Source data:
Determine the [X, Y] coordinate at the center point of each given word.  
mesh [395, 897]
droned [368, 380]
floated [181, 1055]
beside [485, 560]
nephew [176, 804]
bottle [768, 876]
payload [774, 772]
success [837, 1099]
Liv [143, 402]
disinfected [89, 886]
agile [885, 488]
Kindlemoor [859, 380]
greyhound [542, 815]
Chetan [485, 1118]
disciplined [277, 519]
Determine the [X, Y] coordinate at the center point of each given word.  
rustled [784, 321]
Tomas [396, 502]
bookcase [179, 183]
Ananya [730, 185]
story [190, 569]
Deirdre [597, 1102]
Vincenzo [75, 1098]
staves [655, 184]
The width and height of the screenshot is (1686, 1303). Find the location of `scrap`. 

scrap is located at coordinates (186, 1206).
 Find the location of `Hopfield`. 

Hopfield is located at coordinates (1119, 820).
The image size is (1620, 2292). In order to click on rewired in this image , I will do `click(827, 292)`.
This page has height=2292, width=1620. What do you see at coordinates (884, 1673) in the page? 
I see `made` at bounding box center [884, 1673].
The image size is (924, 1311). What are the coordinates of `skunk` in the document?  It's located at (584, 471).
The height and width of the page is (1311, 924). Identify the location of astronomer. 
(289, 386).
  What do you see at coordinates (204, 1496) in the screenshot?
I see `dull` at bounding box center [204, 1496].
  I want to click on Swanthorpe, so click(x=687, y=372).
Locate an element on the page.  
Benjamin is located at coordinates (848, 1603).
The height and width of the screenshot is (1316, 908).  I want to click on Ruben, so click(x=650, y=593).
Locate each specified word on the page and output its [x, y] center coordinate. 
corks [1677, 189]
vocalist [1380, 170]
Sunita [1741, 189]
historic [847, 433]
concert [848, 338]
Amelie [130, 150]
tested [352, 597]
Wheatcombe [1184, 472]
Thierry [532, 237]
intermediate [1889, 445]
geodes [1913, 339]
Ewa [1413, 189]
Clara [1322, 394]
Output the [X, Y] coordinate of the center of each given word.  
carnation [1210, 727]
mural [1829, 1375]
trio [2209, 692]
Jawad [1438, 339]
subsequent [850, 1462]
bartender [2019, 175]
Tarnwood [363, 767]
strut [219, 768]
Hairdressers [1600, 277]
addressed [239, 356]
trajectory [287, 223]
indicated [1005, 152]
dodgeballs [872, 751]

### Challenge
Copy out all of the lines above, swapping "center point" for "midpoint" wherever it appears and leaving everything else the same.

### Response to this task
Determine the [X, Y] coordinate at the midpoint of each given word.  
mesh [395, 897]
droned [368, 380]
floated [181, 1055]
beside [485, 560]
nephew [176, 804]
bottle [768, 876]
payload [774, 772]
success [837, 1099]
Liv [143, 402]
disinfected [89, 886]
agile [885, 488]
Kindlemoor [859, 380]
greyhound [542, 815]
Chetan [485, 1118]
disciplined [277, 519]
Determine the [X, Y] coordinate at the midpoint of each given word.  
rustled [784, 321]
Tomas [396, 502]
bookcase [179, 183]
Ananya [730, 185]
story [190, 569]
Deirdre [597, 1102]
Vincenzo [75, 1098]
staves [655, 184]
The width and height of the screenshot is (1686, 1303). Find the location of `scrap`. 

scrap is located at coordinates (186, 1206).
 Find the location of `Hopfield`. 

Hopfield is located at coordinates (1119, 820).
The image size is (1620, 2292). In order to click on rewired in this image , I will do `click(827, 292)`.
This page has height=2292, width=1620. What do you see at coordinates (884, 1673) in the page? 
I see `made` at bounding box center [884, 1673].
The image size is (924, 1311). What are the coordinates of `skunk` in the document?  It's located at (584, 471).
The height and width of the page is (1311, 924). Identify the location of astronomer. 
(289, 386).
  What do you see at coordinates (204, 1496) in the screenshot?
I see `dull` at bounding box center [204, 1496].
  I want to click on Swanthorpe, so click(x=687, y=372).
Locate an element on the page.  
Benjamin is located at coordinates (848, 1603).
The height and width of the screenshot is (1316, 908).  I want to click on Ruben, so click(x=650, y=593).
Locate each specified word on the page and output its [x, y] center coordinate. 
corks [1677, 189]
vocalist [1380, 170]
Sunita [1741, 189]
historic [847, 433]
concert [848, 338]
Amelie [130, 150]
tested [352, 597]
Wheatcombe [1184, 472]
Thierry [532, 237]
intermediate [1889, 445]
geodes [1913, 339]
Ewa [1413, 189]
Clara [1322, 394]
Output the [X, Y] coordinate of the center of each given word.  
carnation [1210, 727]
mural [1829, 1375]
trio [2209, 692]
Jawad [1438, 339]
subsequent [850, 1462]
bartender [2019, 175]
Tarnwood [363, 767]
strut [219, 768]
Hairdressers [1600, 277]
addressed [239, 356]
trajectory [287, 223]
indicated [1005, 152]
dodgeballs [872, 751]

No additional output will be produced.